* [WORK INSTRUCTIONS]:
Retype every one of the rows below character for character, leaving out any pictures.

* [DATA]:
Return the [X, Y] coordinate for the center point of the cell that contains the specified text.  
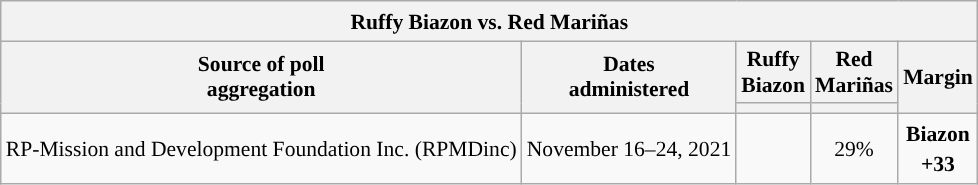
RedMariñas [854, 72]
Biazon+33 [938, 148]
Datesadministered [630, 77]
RP-Mission and Development Foundation Inc. (RPMDinc) [262, 148]
RuffyBiazon [773, 72]
Ruffy Biazon vs. Red Mariñas [490, 21]
29% [854, 148]
Margin [938, 77]
November 16–24, 2021 [630, 148]
Source of pollaggregation [262, 77]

* [TASK ANSWER]:
Return the [X, Y] coordinate for the center point of the cell that contains the specified text.  
RedMariñas [854, 72]
Biazon+33 [938, 148]
Datesadministered [630, 77]
RP-Mission and Development Foundation Inc. (RPMDinc) [262, 148]
RuffyBiazon [773, 72]
Ruffy Biazon vs. Red Mariñas [490, 21]
29% [854, 148]
Margin [938, 77]
November 16–24, 2021 [630, 148]
Source of pollaggregation [262, 77]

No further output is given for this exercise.